Copy out all the data, word for word.
────────────────────────────────────────
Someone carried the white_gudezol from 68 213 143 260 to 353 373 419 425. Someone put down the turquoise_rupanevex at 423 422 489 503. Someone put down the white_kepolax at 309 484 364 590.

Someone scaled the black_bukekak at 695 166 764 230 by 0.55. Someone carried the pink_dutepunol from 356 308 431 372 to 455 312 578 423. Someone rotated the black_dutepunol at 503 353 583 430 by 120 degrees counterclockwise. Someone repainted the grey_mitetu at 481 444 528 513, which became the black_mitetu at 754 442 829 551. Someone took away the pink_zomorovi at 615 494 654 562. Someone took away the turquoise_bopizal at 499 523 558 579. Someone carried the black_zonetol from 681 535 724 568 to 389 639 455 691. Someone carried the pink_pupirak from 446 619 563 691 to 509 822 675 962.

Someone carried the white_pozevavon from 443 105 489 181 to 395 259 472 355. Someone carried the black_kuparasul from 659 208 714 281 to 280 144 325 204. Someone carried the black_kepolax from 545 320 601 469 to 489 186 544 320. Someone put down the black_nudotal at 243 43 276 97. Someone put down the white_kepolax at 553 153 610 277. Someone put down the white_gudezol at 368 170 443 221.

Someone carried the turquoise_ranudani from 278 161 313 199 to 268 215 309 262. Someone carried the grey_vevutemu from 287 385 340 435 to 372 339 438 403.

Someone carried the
────────────────────────────────────────
## Result for this task
Someone carried the white_gudezol from 68 213 143 260 to 353 373 419 425. Someone put down the turquoise_rupanevex at 423 422 489 503. Someone put down the white_kepolax at 309 484 364 590.

Someone scaled the black_bukekak at 695 166 764 230 by 0.55. Someone carried the pink_dutepunol from 356 308 431 372 to 455 312 578 423. Someone rotated the black_dutepunol at 503 353 583 430 by 120 degrees counterclockwise. Someone repainted the grey_mitetu at 481 444 528 513, which became the black_mitetu at 754 442 829 551. Someone took away the pink_zomorovi at 615 494 654 562. Someone took away the turquoise_bopizal at 499 523 558 579. Someone carried the black_zonetol from 681 535 724 568 to 389 639 455 691. Someone carried the pink_pupirak from 446 619 563 691 to 509 822 675 962.

Someone carried the white_pozevavon from 443 105 489 181 to 395 259 472 355. Someone carried the black_kuparasul from 659 208 714 281 to 280 144 325 204. Someone carried the black_kepolax from 545 320 601 469 to 489 186 544 320. Someone put down the black_nudotal at 243 43 276 97. Someone put down the white_kepolax at 553 153 610 277. Someone put down the white_gudezol at 368 170 443 221.

Someone carried the turquoise_ranudani from 278 161 313 199 to 268 215 309 262. Someone carried the grey_vevutemu from 287 385 340 435 to 372 339 438 403.

Someone carried the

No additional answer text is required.